**Your objective**: Every line below that holds the word "purple" must be listed.

Scene difference descriptions:
↓
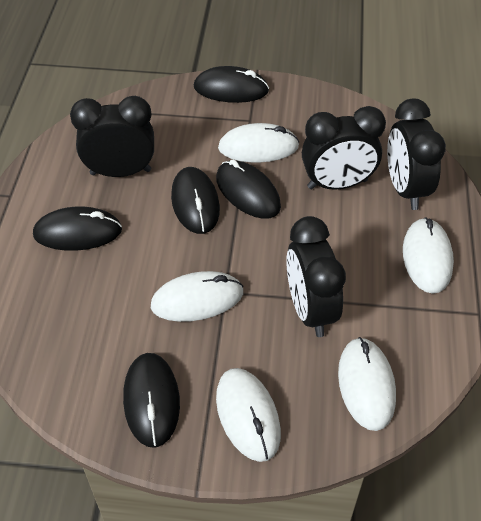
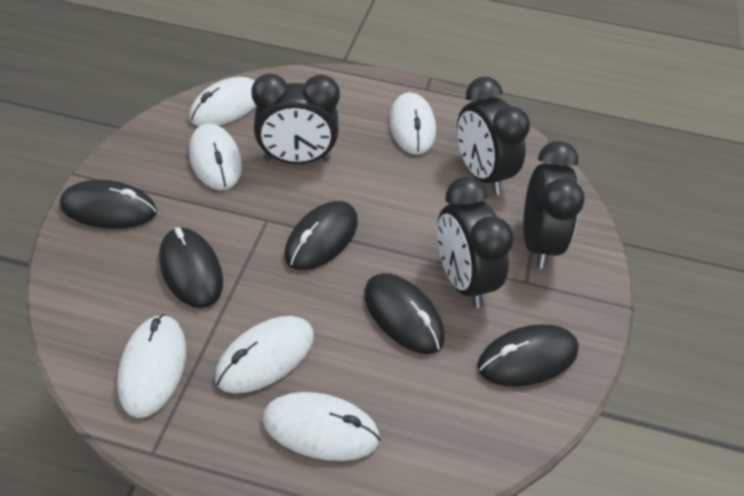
white mouse: 5 -> 6

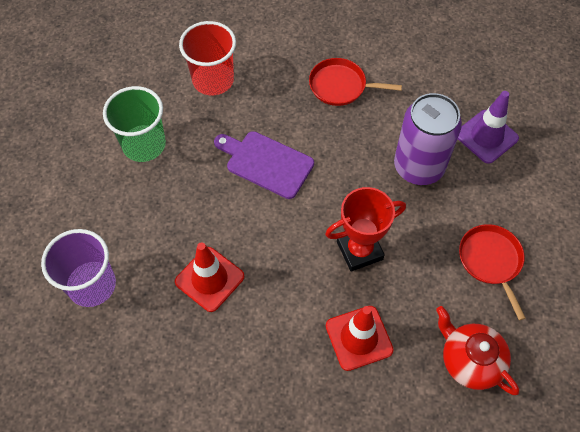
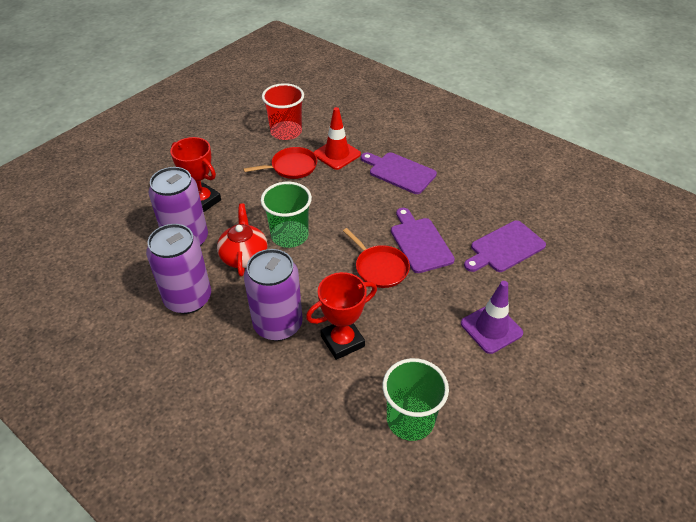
green cup: 1 -> 2
purple can: 1 -> 3
purple cup: 1 -> 0
purple cutting board: 1 -> 3
red traffic cone: 2 -> 1
red trophy: 1 -> 2

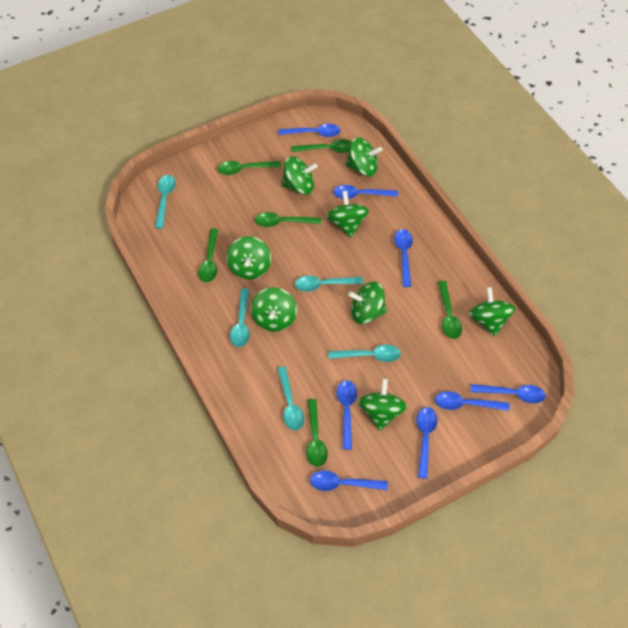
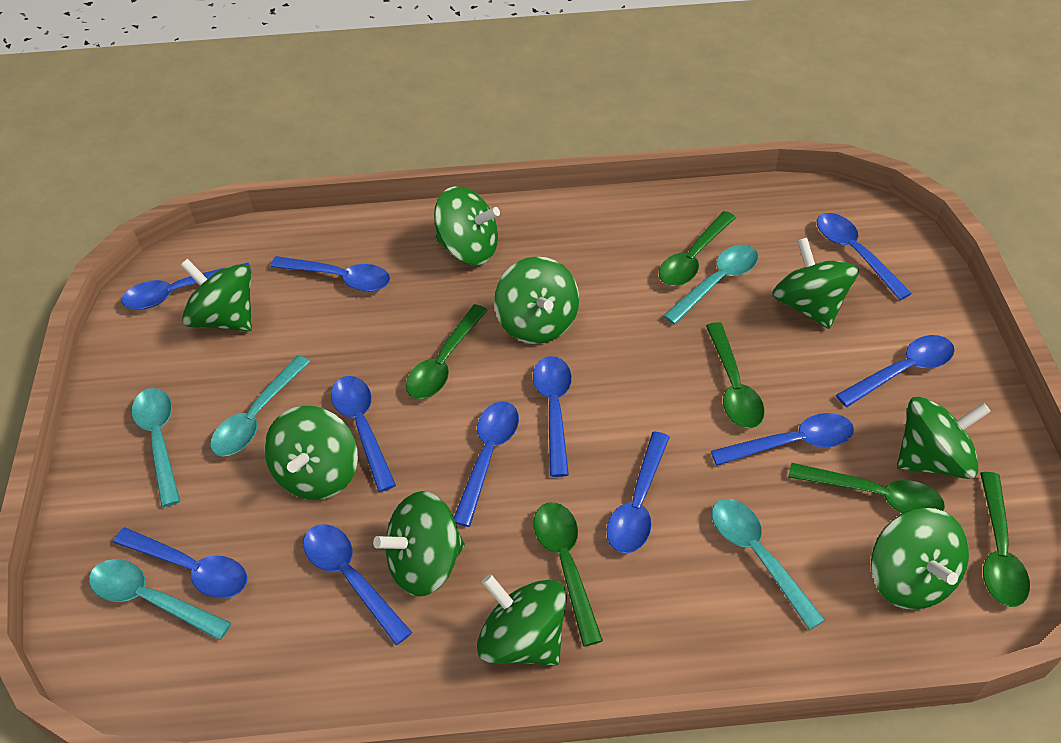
blue spoon: 8 -> 11
green spinning top: 8 -> 9

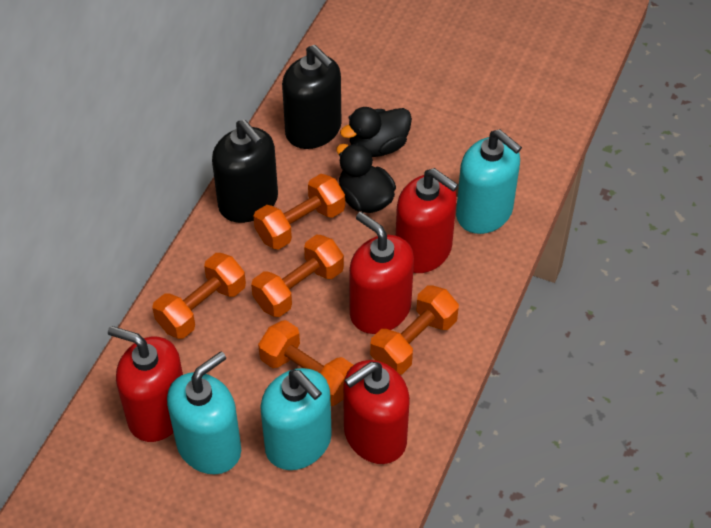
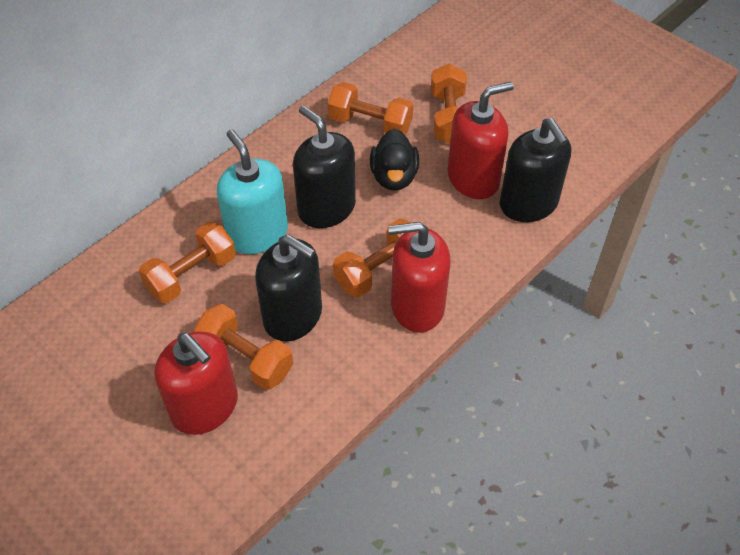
black duck: 2 -> 1
black soap dispenser: 2 -> 3
red soap dispenser: 4 -> 3
turquoise soap dispenser: 3 -> 1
↑
**Exercise result**:
purple can: 1 -> 3
purple cup: 1 -> 0
purple cutting board: 1 -> 3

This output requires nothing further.